#### Work to be completed
From the line that contains "none -> purple plate D11 level 1" down to the last line of the entries, repeat every line exactly. Do not carry over the pictures.
#####
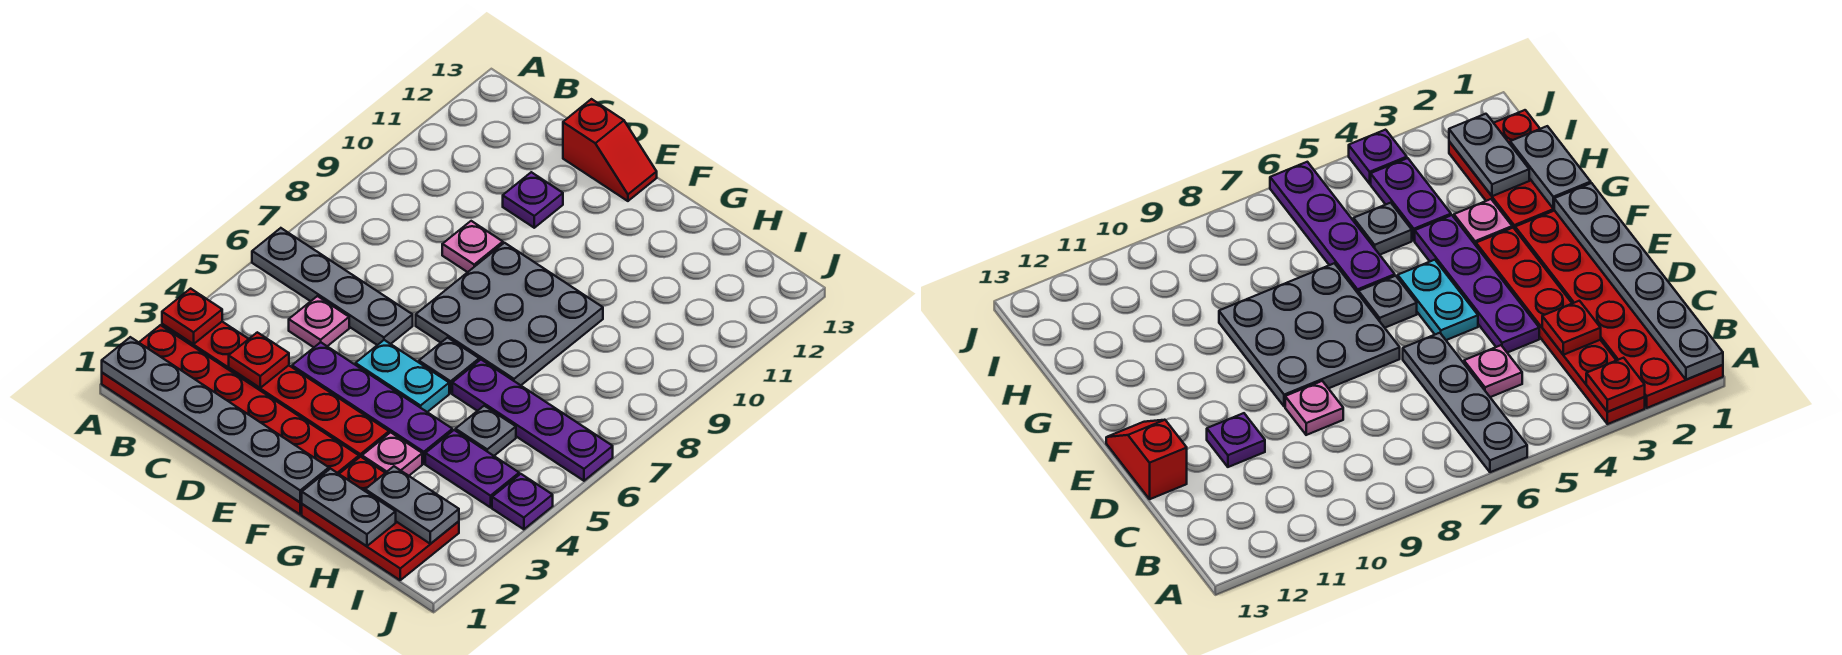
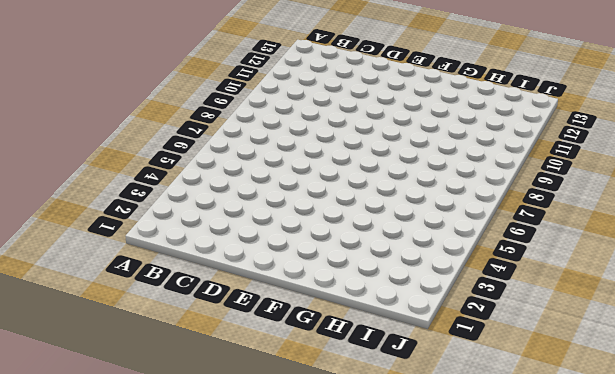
none -> red plate A1:F2 level 1
none -> red plate A3:F3 level 1
none -> grey plate A6:D6 level 1

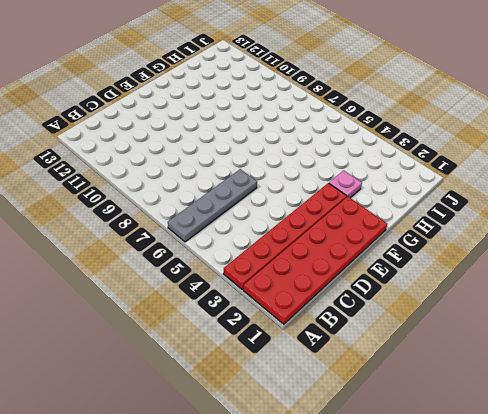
none -> pink plate C5 level 1
none -> purple plate D4:G4 level 1
none -> pink plate D9 level 1

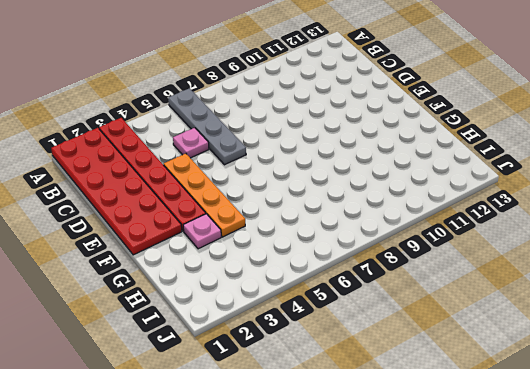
orange plate D4:G4 level 1 -> purple plate D4:G4 level 1
none -> pink plate D9 level 1
none -> purple plate D11 level 1
none -> red slope D13:E13 level 1 top D

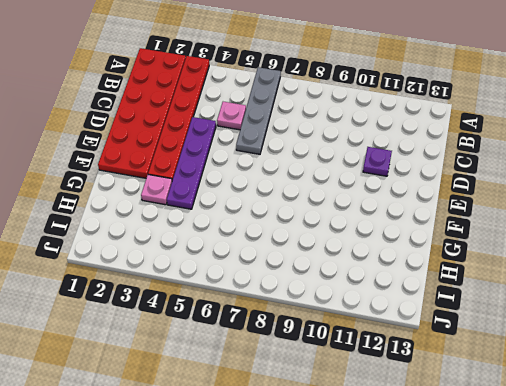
none -> pink plate D9 level 1
none -> red slope D13:E13 level 1 top D
none -> cyan plate E5:F5 level 1

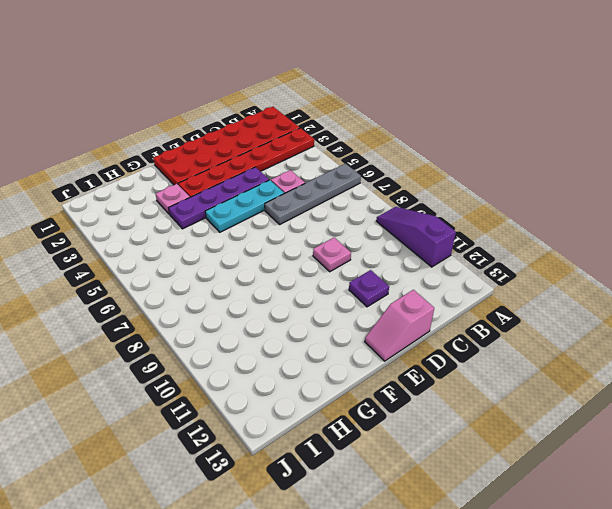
purple slope A9:A11 level 1 top 11 -> none
cyan plate D5:F5 level 1 -> cyan plate E5:F5 level 1
pink slope D13:E13 level 1 top D -> red slope D13:E13 level 1 top D
none -> grey plate E7:G9 level 1
none -> grey plate F6 level 1
none -> red plate G1:I2 level 1

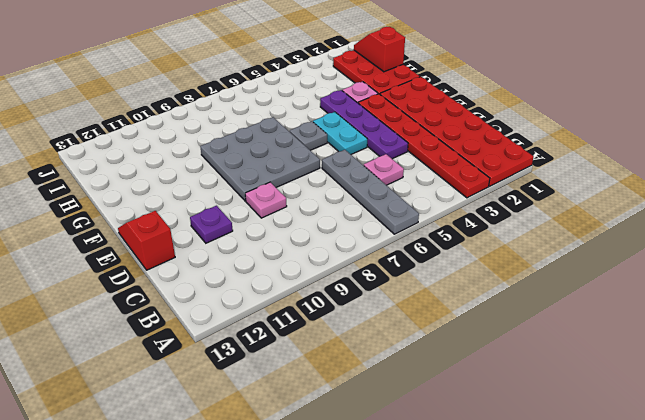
red slope H1:I1 level 2 top H -> grey plate G1:H1 level 2
none -> purple plate G6:J6 level 1
none -> purple plate H4:I4 level 1
none -> grey plate H5 level 1

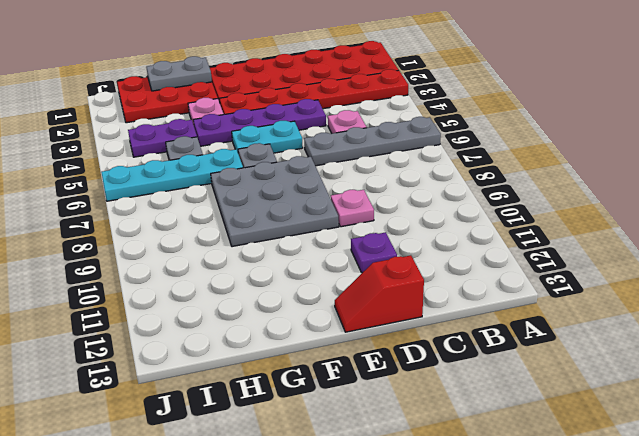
cyan plate G6:J6 level 1 -> purple plate G6:J6 level 1
none -> purple plate J4 level 1
none -> grey plate A1:F1 level 2
none -> red plate A3 level 2

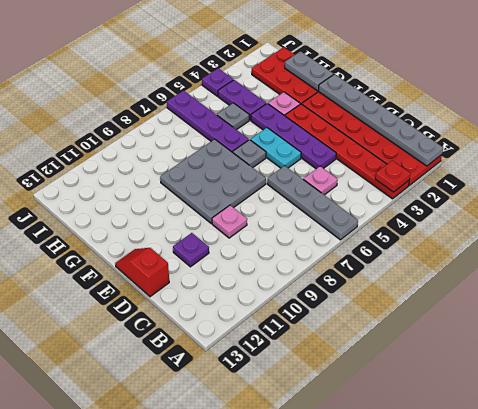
none -> red plate C3 level 2
none -> grey plate H2:I2 level 2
#####
#### Answer to the problem
none -> purple plate D11 level 1
none -> red slope D13:E13 level 1 top D

none -> pink plate D9 level 1
none -> red slope D13:E13 level 1 top D
none -> cyan plate E5:F5 level 1

purple slope A9:A11 level 1 top 11 -> none
cyan plate D5:F5 level 1 -> cyan plate E5:F5 level 1
pink slope D13:E13 level 1 top D -> red slope D13:E13 level 1 top D
none -> grey plate E7:G9 level 1
none -> grey plate F6 level 1
none -> red plate G1:I2 level 1

red slope H1:I1 level 2 top H -> grey plate G1:H1 level 2
none -> purple plate G6:J6 level 1
none -> purple plate H4:I4 level 1
none -> grey plate H5 level 1

cyan plate G6:J6 level 1 -> purple plate G6:J6 level 1
none -> purple plate J4 level 1
none -> grey plate A1:F1 level 2
none -> red plate A3 level 2

none -> red plate C3 level 2
none -> grey plate H2:I2 level 2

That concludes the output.